-- TASK DATA follows --

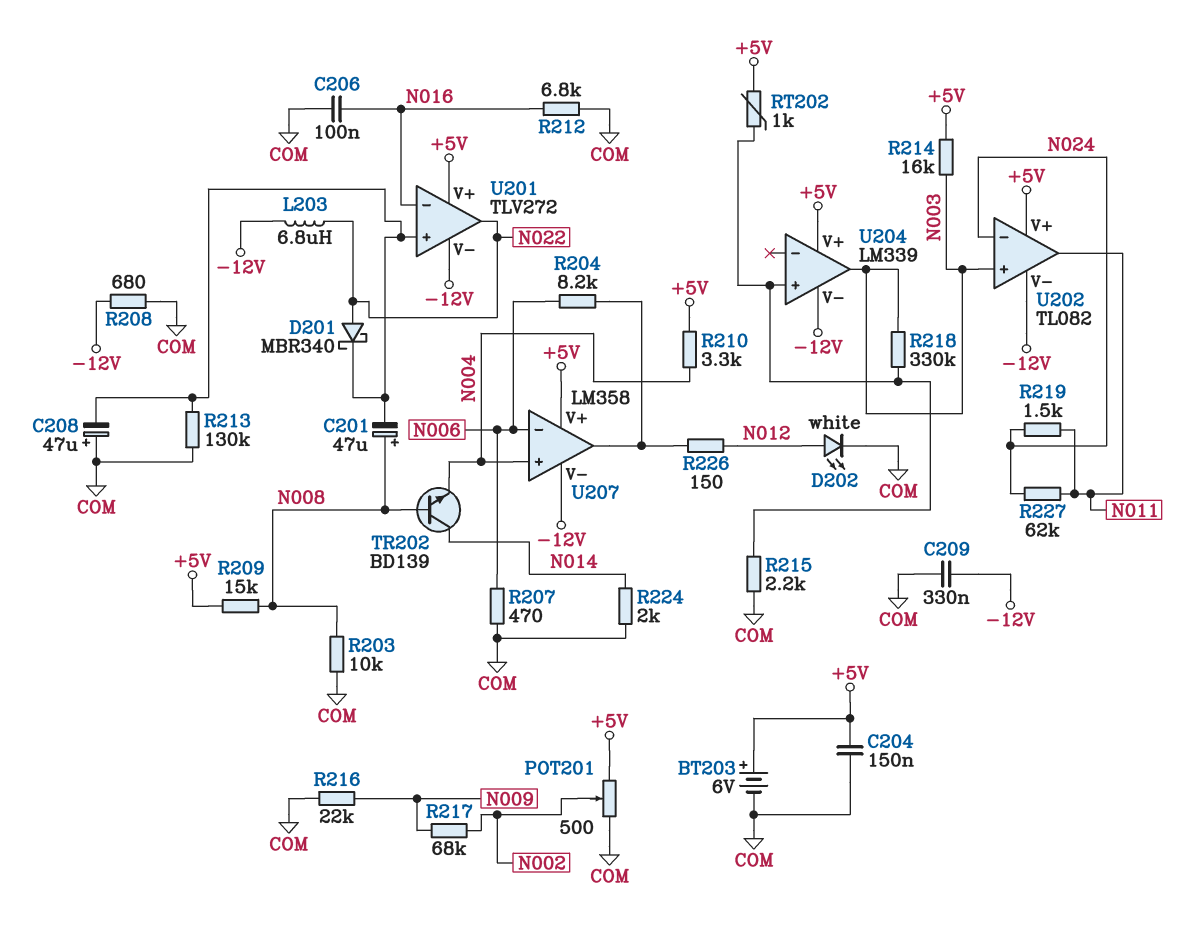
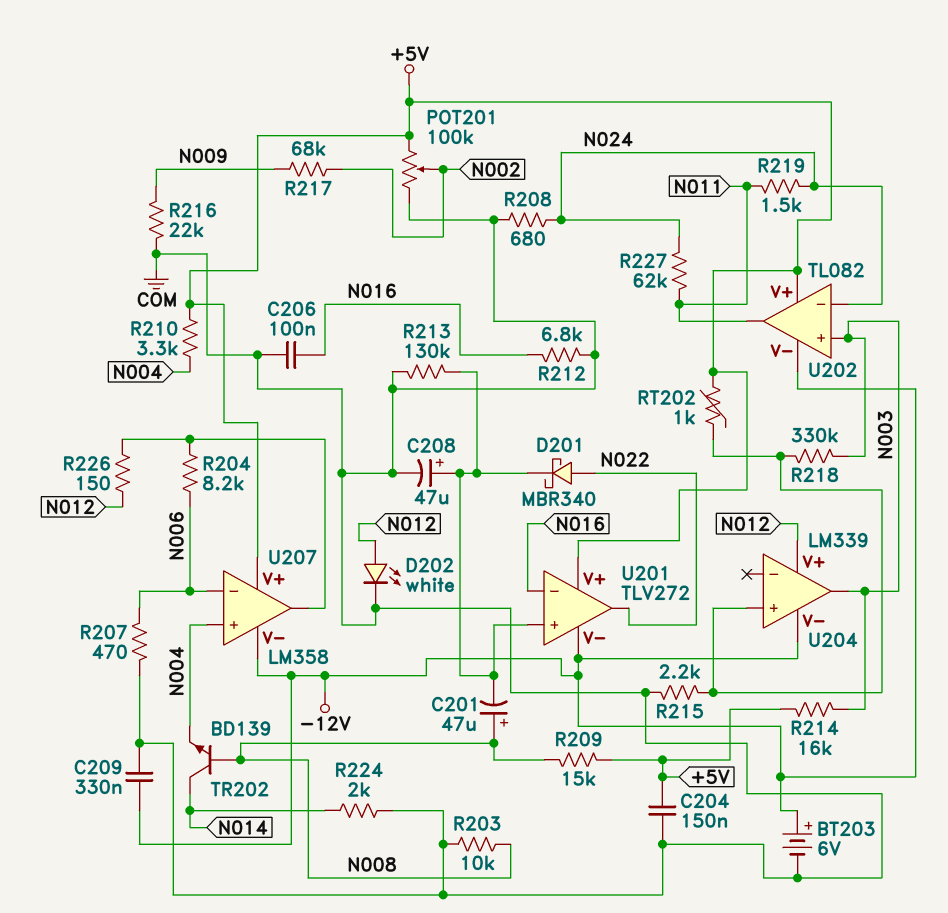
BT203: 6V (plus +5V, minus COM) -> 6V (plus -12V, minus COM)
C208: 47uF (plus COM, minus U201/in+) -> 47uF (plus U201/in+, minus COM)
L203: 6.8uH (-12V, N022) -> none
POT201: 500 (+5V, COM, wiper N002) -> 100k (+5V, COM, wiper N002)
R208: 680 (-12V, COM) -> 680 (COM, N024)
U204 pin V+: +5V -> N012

-- TASK DATA concluded --

## TASK PROMPT
In the entries above, find lines with "plus" and copy each.

## EXPECTED ANSWER
BT203: 6V (plus +5V, minus COM) -> 6V (plus -12V, minus COM)
C208: 47uF (plus COM, minus U201/in+) -> 47uF (plus U201/in+, minus COM)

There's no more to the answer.